(Material provided begins)

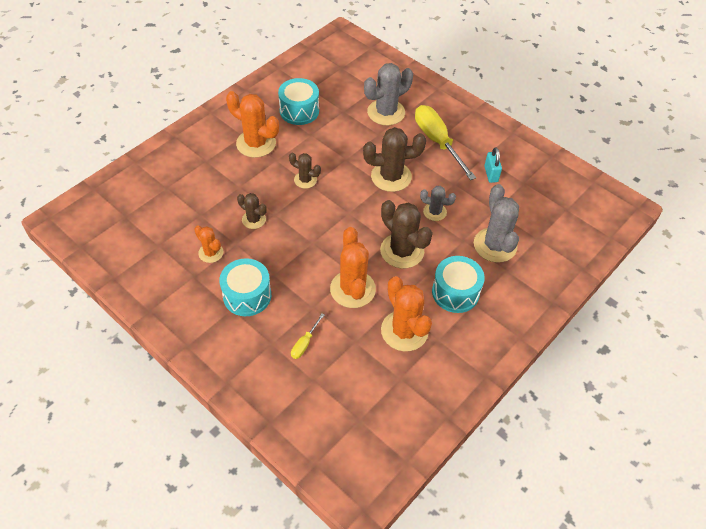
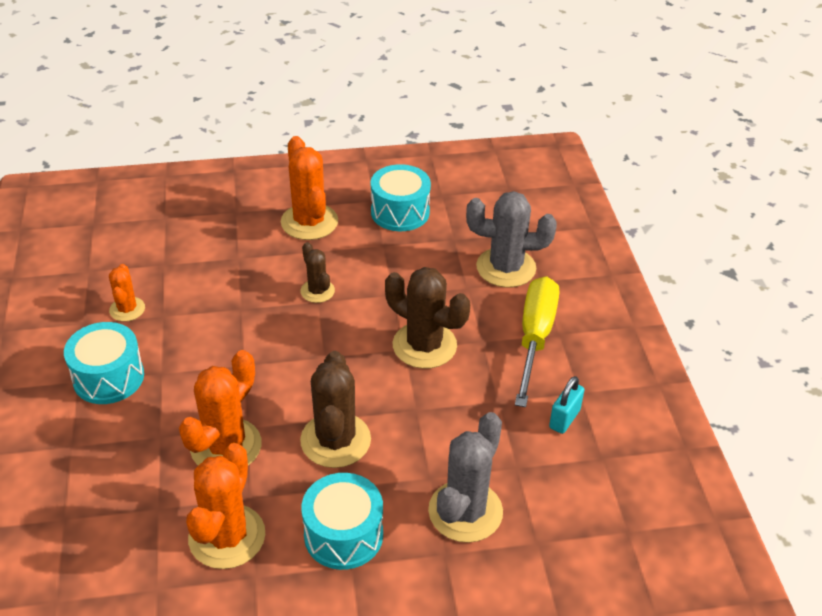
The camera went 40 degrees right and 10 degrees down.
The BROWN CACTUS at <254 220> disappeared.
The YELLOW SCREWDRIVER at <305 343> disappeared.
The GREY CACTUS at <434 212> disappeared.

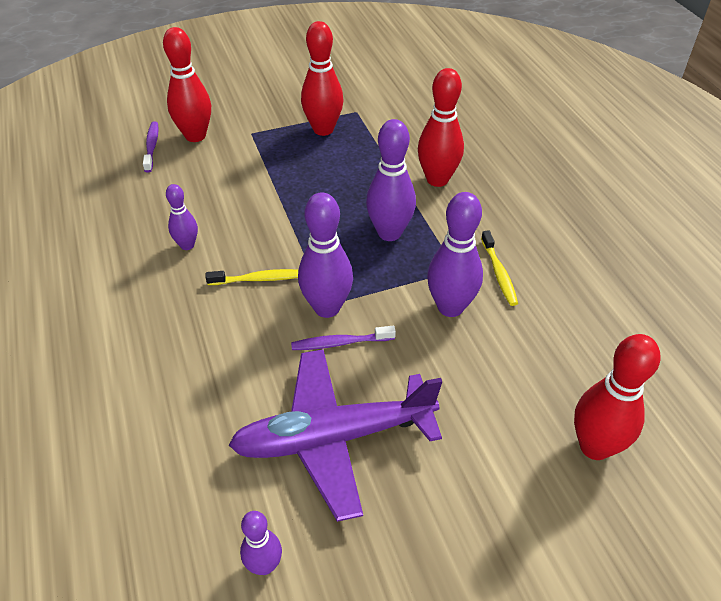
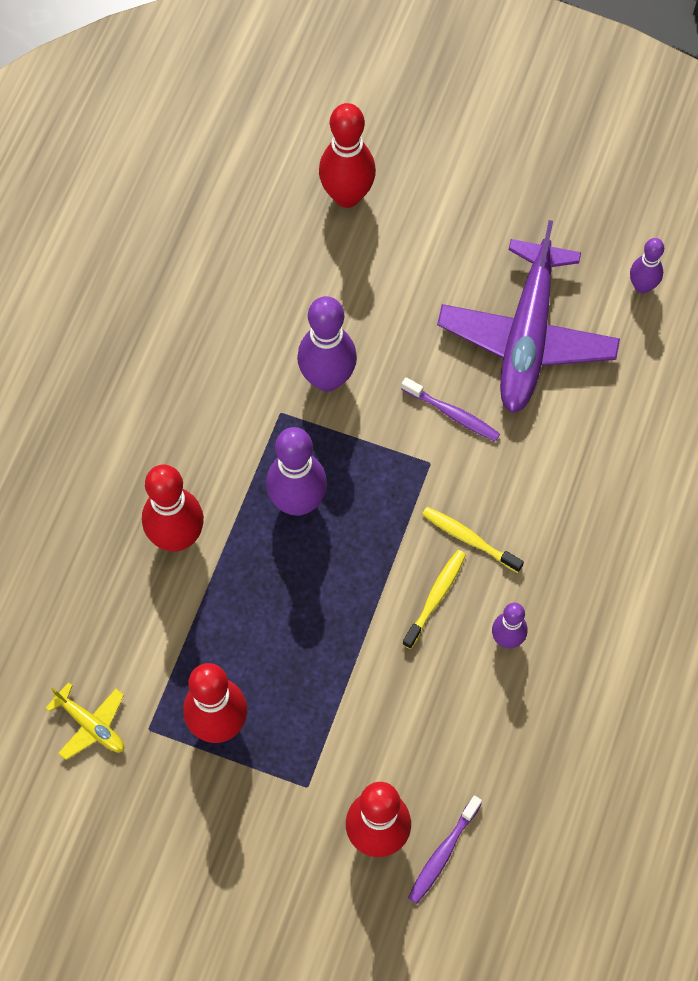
The camera went 140 degrees left and 20 degrees up.
The YELLOW PLANE at <91 725> appeared.
The YELLOW TOOTHBRUSH moved from <499 273> to <435 597>.
The PURPLE PLANE at <333 437> turned 75 degrees clockwise.
The PURPLE BOWLING PIN at <327 308> disappeared.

(Material provided ends)

> _Work item_
Make a list of all lines in the data that contain "CACTUS".

> _Reply_
The BROWN CACTUS at <254 220> disappeared.
The GREY CACTUS at <434 212> disappeared.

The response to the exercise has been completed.